**RAW DATA:**
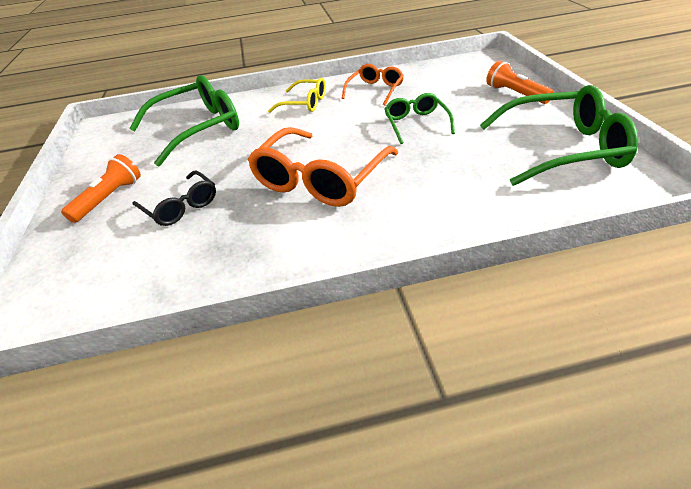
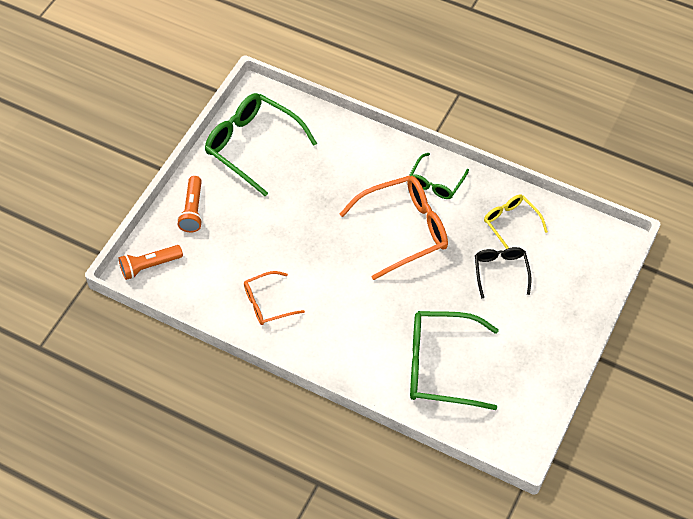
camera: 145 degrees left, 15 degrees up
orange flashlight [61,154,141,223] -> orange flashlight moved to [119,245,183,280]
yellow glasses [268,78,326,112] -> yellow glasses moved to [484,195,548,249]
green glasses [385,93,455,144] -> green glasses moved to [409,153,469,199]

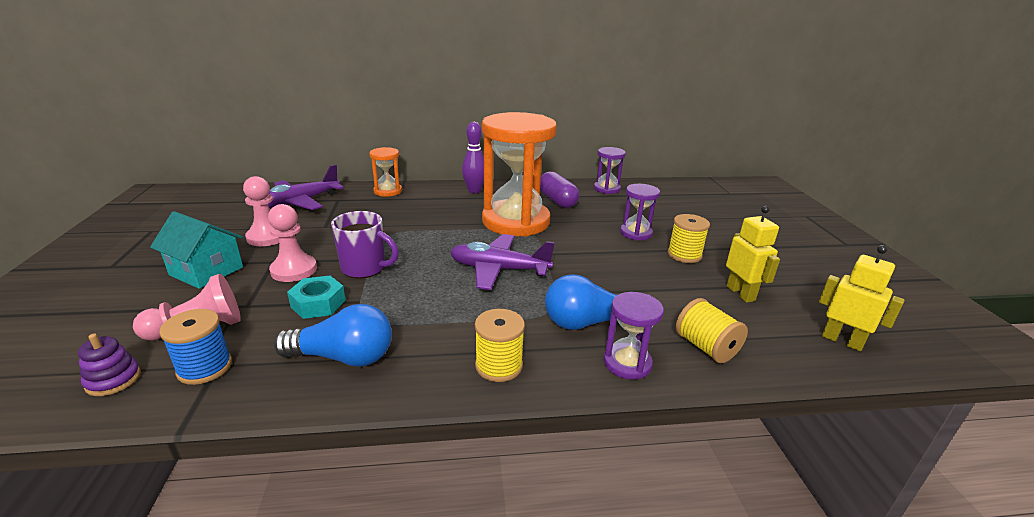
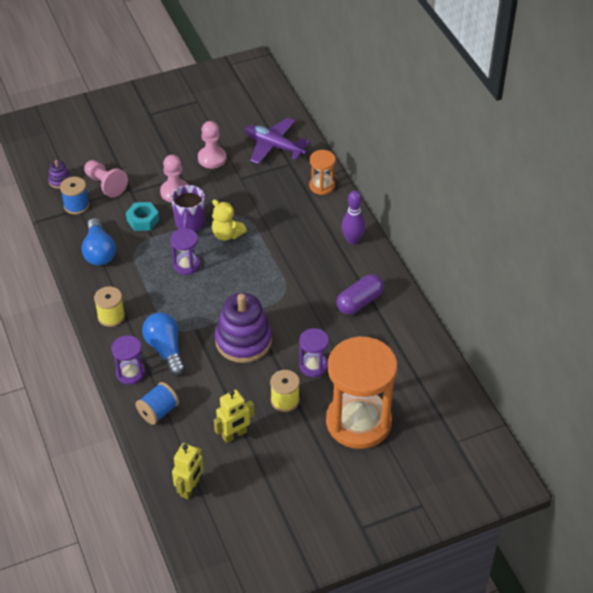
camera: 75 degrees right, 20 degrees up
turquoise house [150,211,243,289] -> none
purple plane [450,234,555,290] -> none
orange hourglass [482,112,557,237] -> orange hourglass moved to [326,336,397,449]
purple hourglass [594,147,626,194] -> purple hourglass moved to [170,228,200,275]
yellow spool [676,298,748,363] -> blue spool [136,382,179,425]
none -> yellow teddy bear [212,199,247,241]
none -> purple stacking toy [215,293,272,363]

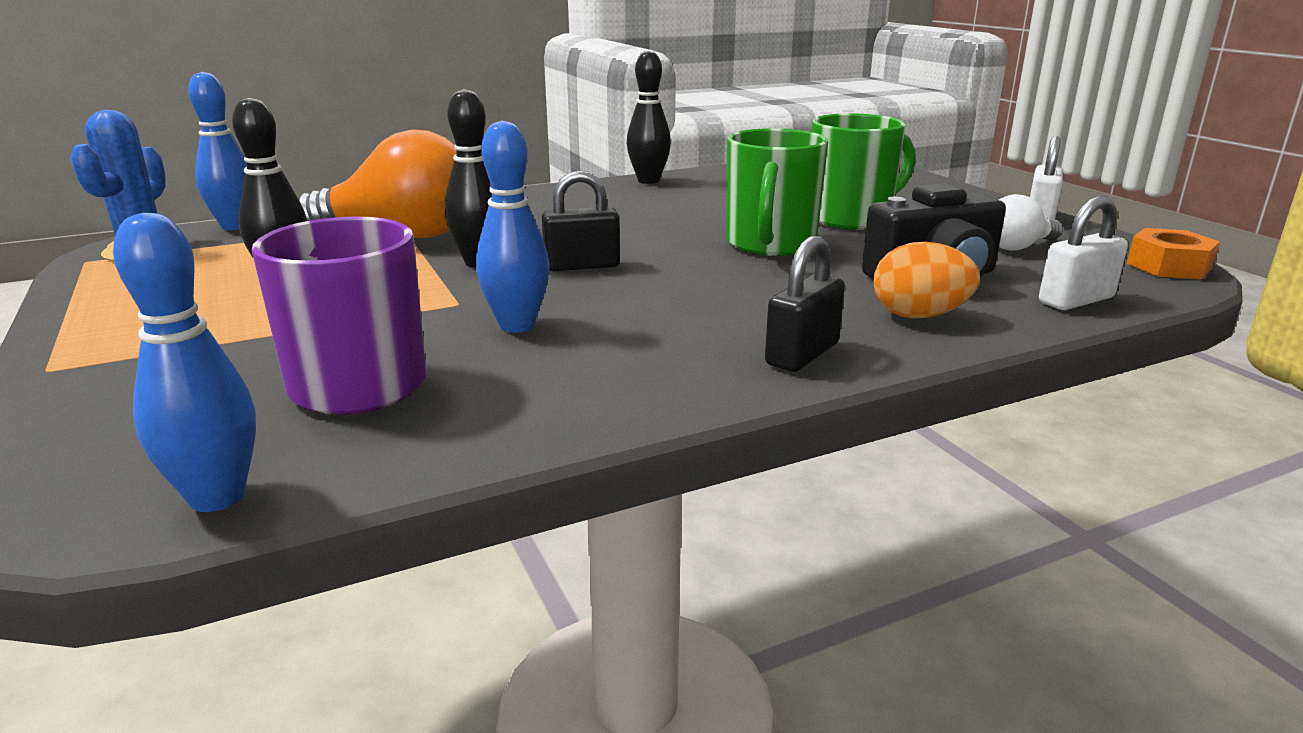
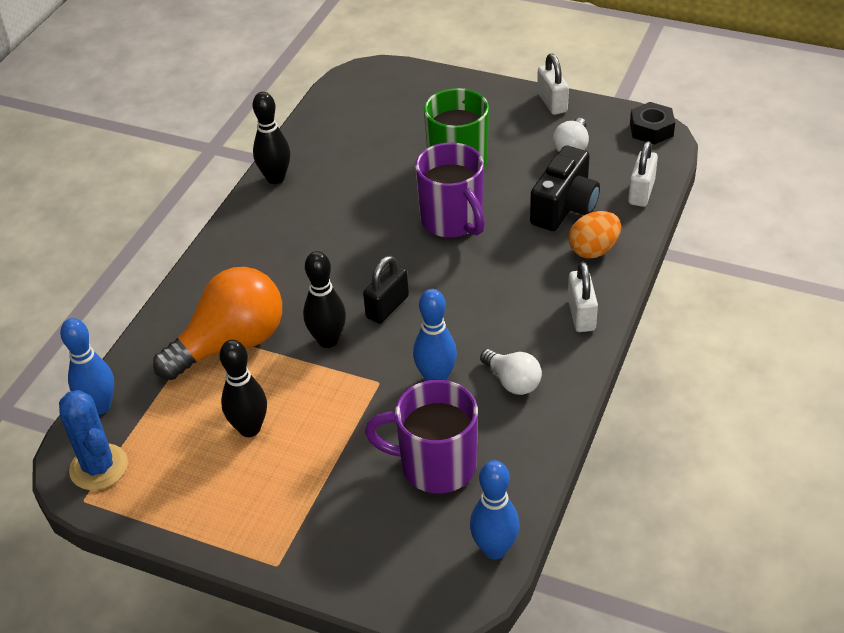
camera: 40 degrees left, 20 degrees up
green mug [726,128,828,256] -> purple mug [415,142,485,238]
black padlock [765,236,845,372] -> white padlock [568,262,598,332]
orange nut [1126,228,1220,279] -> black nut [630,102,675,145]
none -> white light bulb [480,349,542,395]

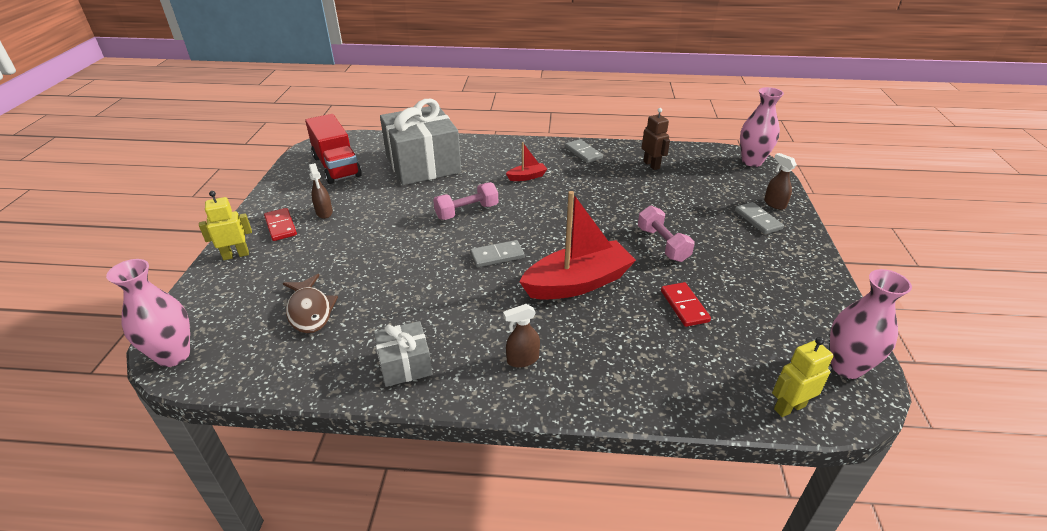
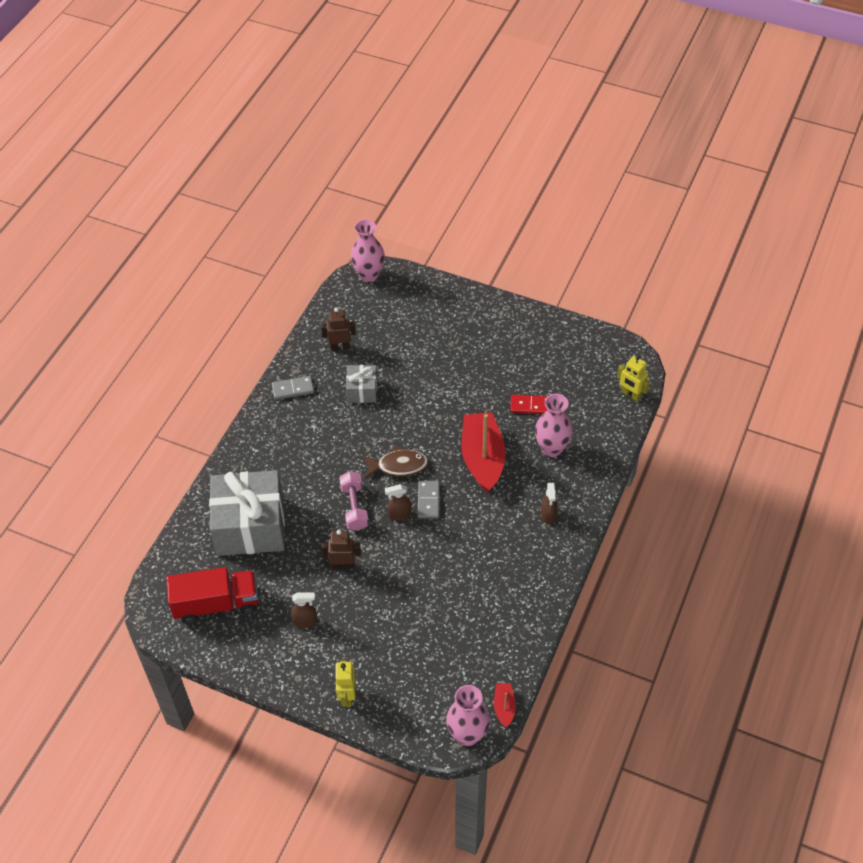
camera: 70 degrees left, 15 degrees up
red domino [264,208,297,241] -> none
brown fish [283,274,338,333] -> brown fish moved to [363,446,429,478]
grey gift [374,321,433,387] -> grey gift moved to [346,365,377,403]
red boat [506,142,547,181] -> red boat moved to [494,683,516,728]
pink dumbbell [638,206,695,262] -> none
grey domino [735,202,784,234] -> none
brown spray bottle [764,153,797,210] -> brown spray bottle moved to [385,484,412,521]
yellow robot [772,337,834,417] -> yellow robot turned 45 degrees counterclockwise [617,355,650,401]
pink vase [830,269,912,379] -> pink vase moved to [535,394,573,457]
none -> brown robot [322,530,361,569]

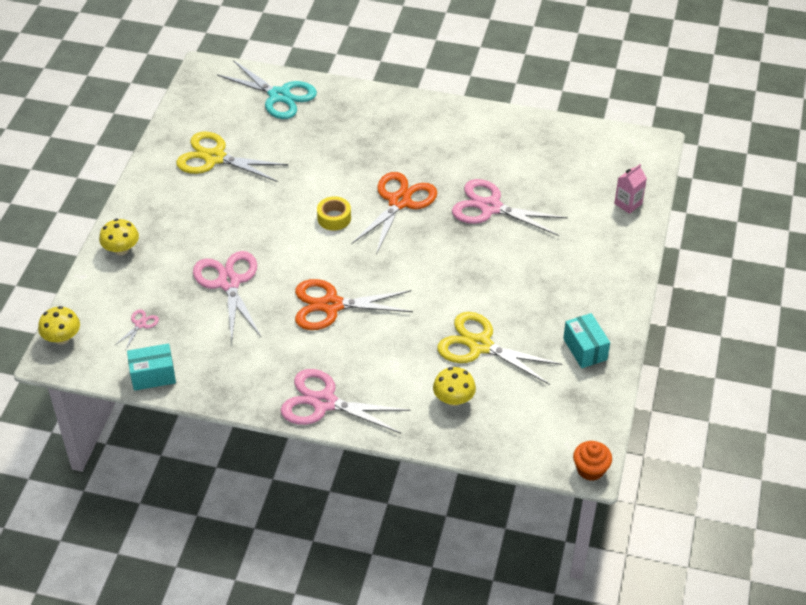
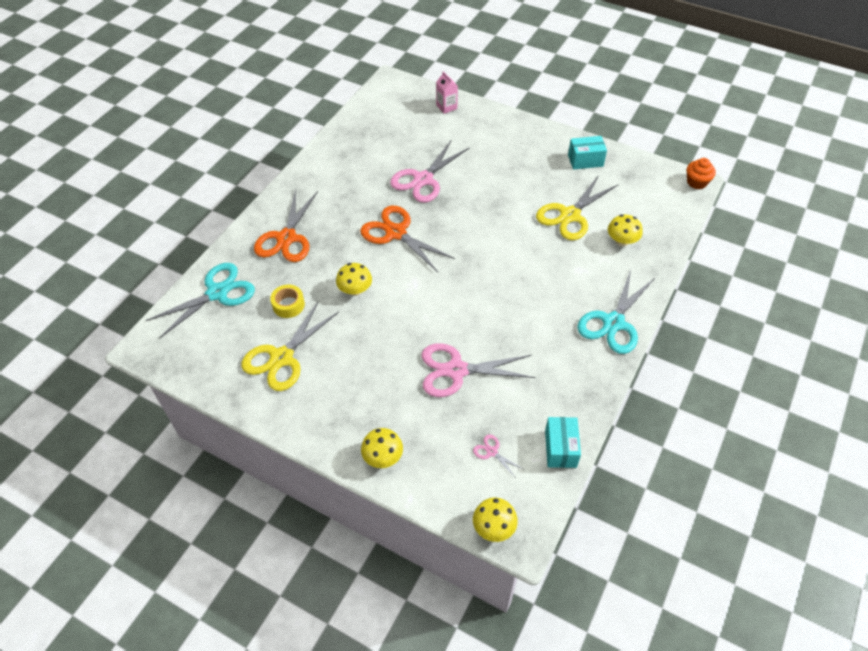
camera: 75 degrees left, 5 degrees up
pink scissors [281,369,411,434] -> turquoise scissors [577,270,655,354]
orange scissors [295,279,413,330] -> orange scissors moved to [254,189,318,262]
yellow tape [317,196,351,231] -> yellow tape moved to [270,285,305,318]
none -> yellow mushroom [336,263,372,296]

**YOUR OBJECTIVE:**
Scan the material above for lines that contain the string "none", and copy each such line.

**SOLVED EXERCISE:**
turquoise house [150,211,243,289] -> none
purple plane [450,234,555,290] -> none
none -> yellow teddy bear [212,199,247,241]
none -> purple stacking toy [215,293,272,363]
none -> white light bulb [480,349,542,395]
red domino [264,208,297,241] -> none
pink dumbbell [638,206,695,262] -> none
grey domino [735,202,784,234] -> none
none -> brown robot [322,530,361,569]
none -> yellow mushroom [336,263,372,296]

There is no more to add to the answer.